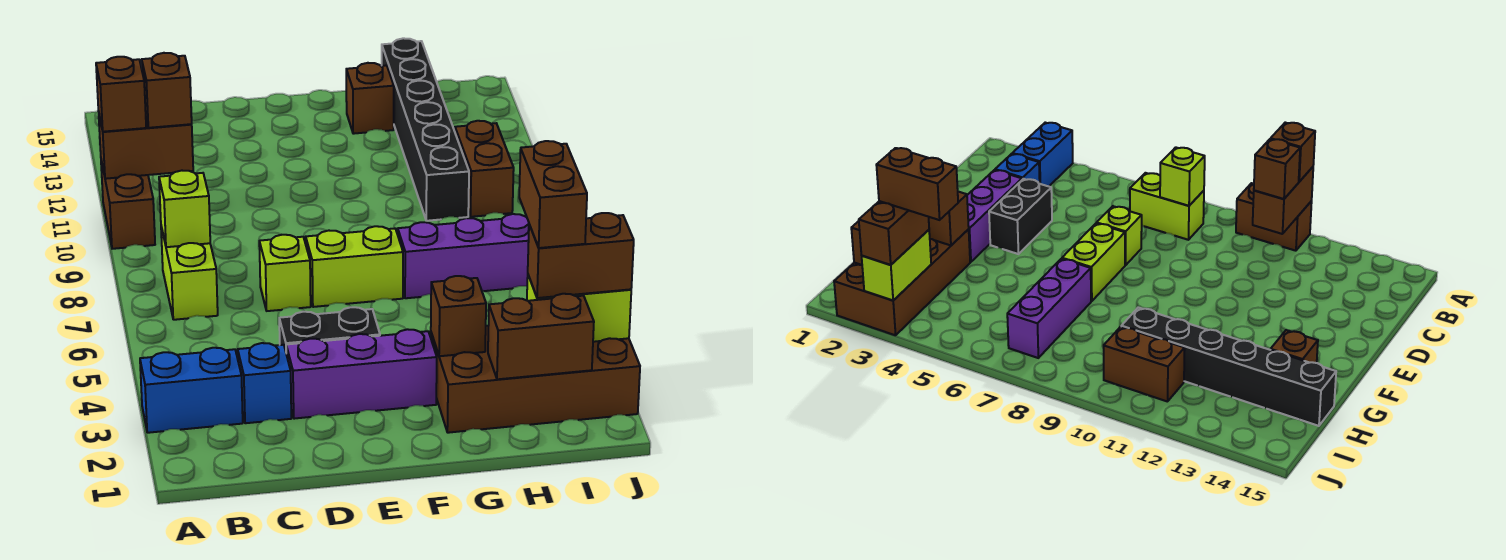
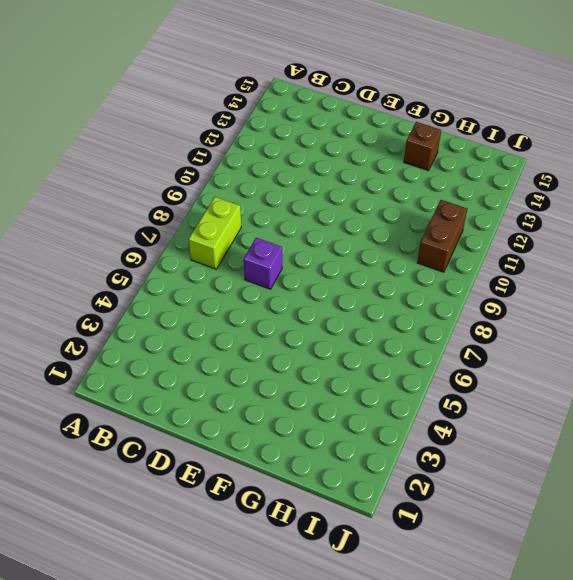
purple brick D7 level 1 -> lime brick D7 level 1
none -> blue brick A3:B3 level 1
none -> brown brick A10:A11 level 1
none -> blue brick C3 level 1

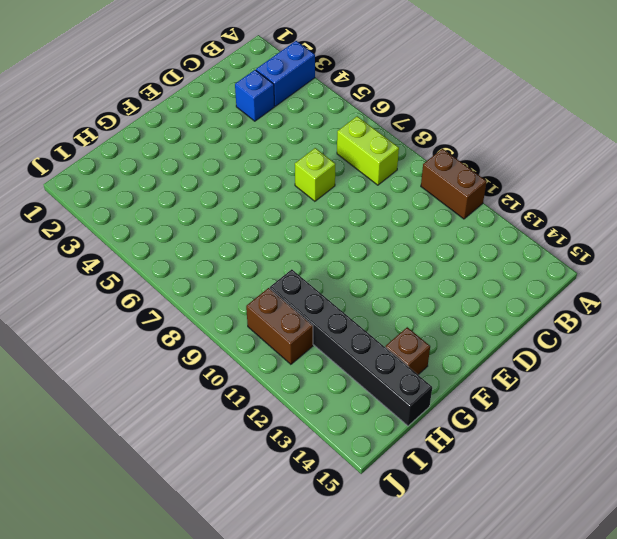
none -> purple brick D3:F3 level 1
none -> black brick D4:E4 level 1
none -> lime brick E7:F7 level 1

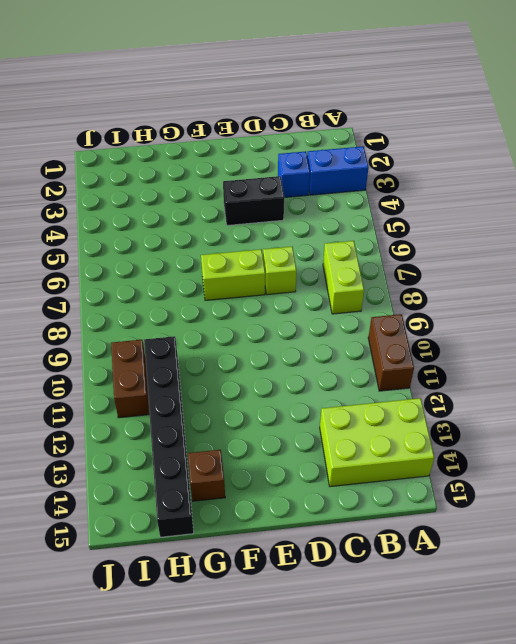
lime brick A13:C14 level 1 -> none
none -> purple brick D3:F3 level 1
none -> brown brick G2:J3 level 1
none -> purple brick G7:I7 level 1

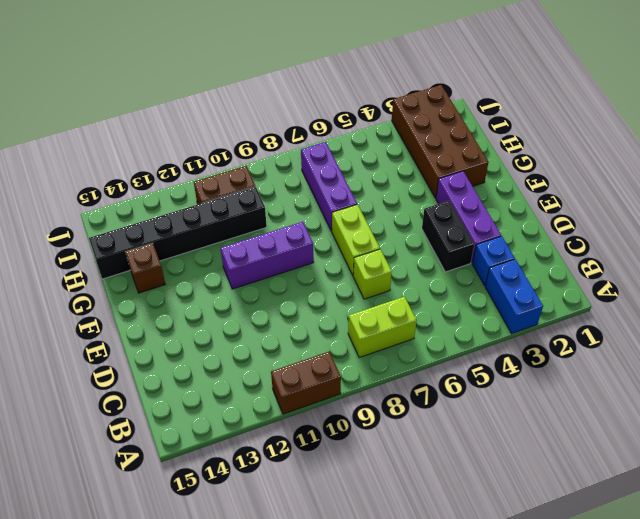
purple brick F9:F11 level 1 -> none
none -> brown brick A11:B11 level 2
none -> lime brick B8 level 2
none -> brown brick G3 level 2

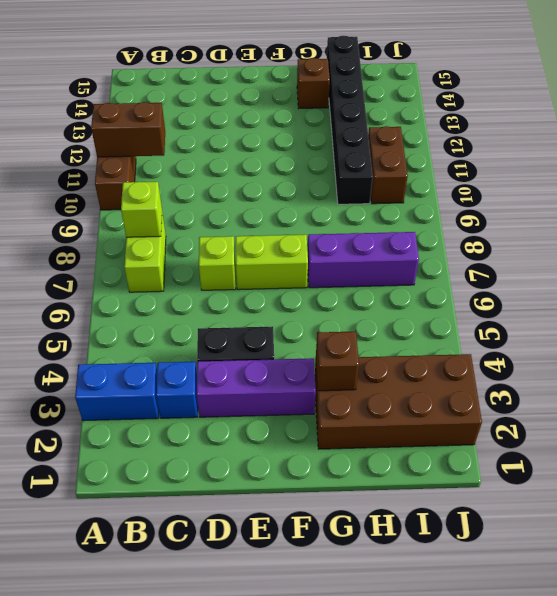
none -> brown brick H2:I2 level 2
none -> lime brick I3:J3 level 2
none -> brown brick A11 level 3

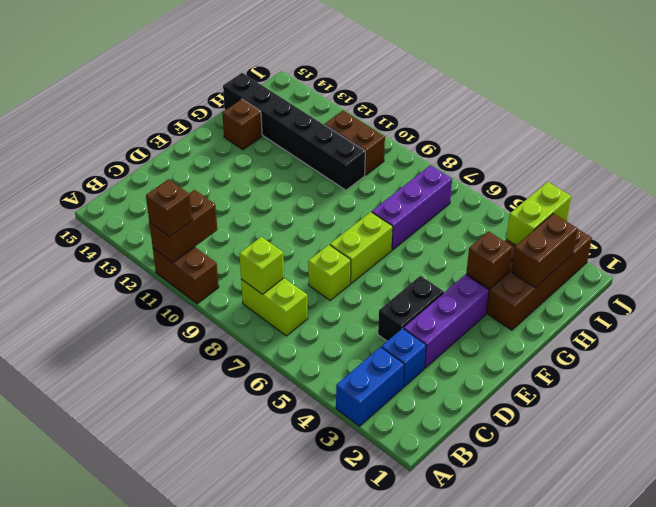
none -> brown brick B11 level 3
none -> brown brick I3:J3 level 3
none -> brown brick I3:I4 level 4

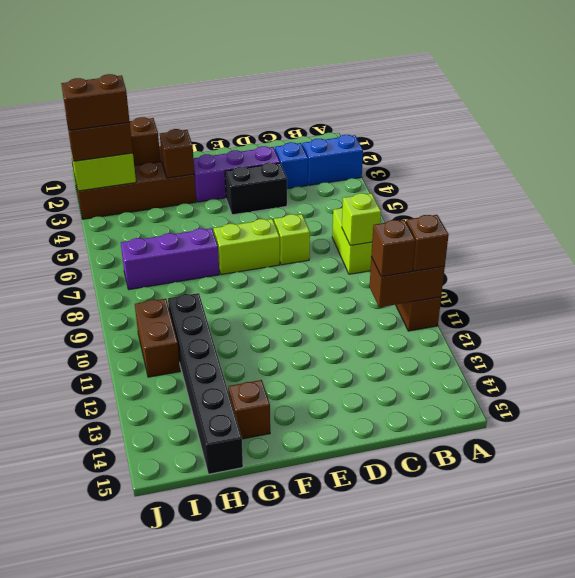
brown brick I3:J3 level 4 -> brown brick I3:I4 level 4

WHAT TO DO:
Look through the material and copy each line that has "purple".

EXERCISE RESULT:
purple brick D7 level 1 -> lime brick D7 level 1
none -> purple brick D3:F3 level 1
none -> purple brick D3:F3 level 1
none -> purple brick G7:I7 level 1
purple brick F9:F11 level 1 -> none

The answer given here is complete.